## Provided data:
--
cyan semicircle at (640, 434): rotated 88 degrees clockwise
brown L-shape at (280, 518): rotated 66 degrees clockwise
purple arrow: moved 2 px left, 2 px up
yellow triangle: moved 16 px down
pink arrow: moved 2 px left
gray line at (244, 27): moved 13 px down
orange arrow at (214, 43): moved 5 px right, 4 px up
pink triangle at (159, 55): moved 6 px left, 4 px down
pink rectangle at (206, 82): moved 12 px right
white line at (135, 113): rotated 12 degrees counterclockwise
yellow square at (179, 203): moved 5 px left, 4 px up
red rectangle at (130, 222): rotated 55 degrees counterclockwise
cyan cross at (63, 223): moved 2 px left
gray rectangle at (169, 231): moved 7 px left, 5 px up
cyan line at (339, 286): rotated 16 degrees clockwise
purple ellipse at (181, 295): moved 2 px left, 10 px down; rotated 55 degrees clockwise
--
## Goal of the exercise:
Each line in the material with "rectangle" in it must be reported.

## Reply:
pink rectangle at (206, 82): moved 12 px right
red rectangle at (130, 222): rotated 55 degrees counterclockwise
gray rectangle at (169, 231): moved 7 px left, 5 px up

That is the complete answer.